_Task instructions:_
Each line in the listing below that holds "dice" should be counted; reply with that number only.

_Supplied material:_
————
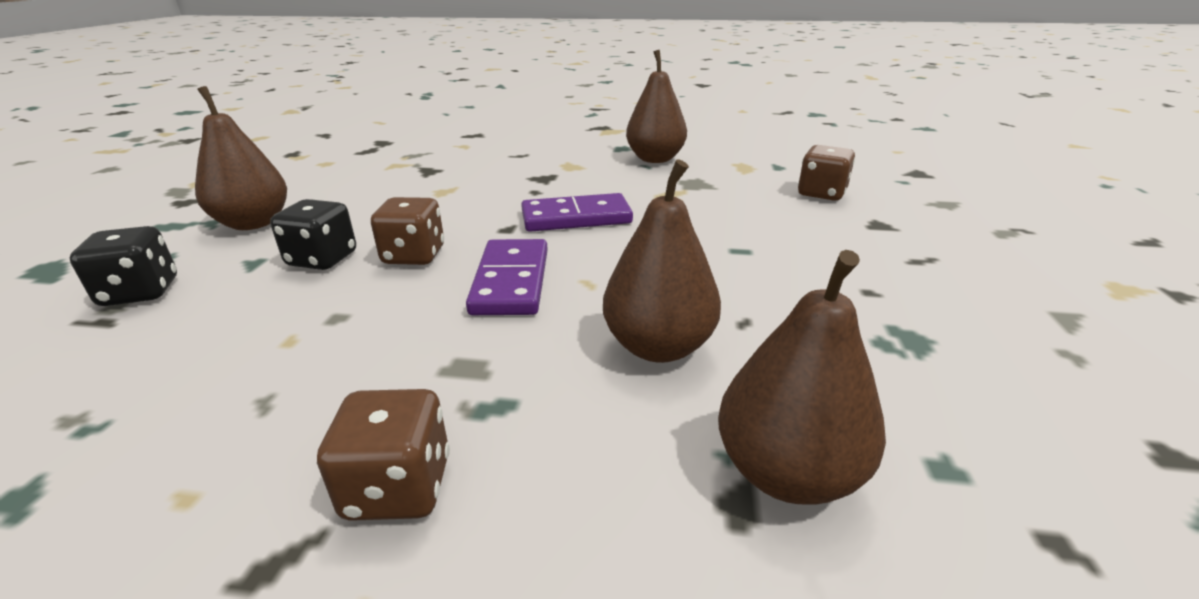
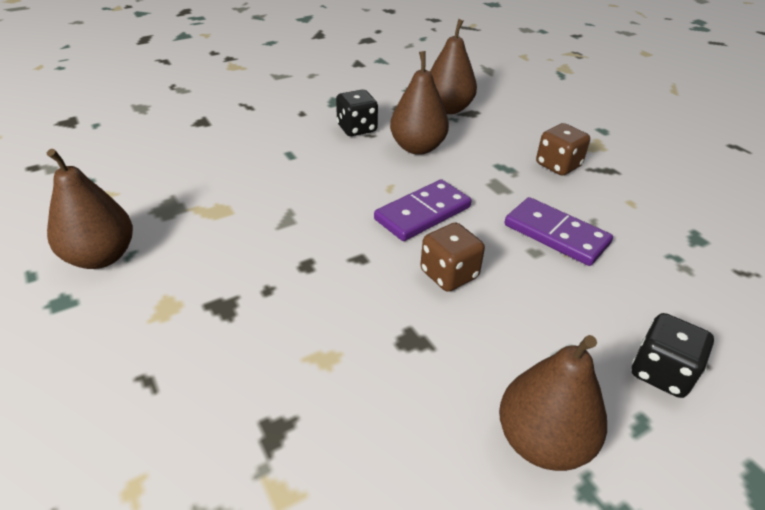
camera: 130 degrees left, 10 degrees up
(322, 259) = (511, 318): black dice -> black dice (357, 129)
(576, 218) = (305, 234): purple domino -> purple domino (556, 234)
(821, 193) = (153, 148): brown dice -> none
————
_Answer space:_
2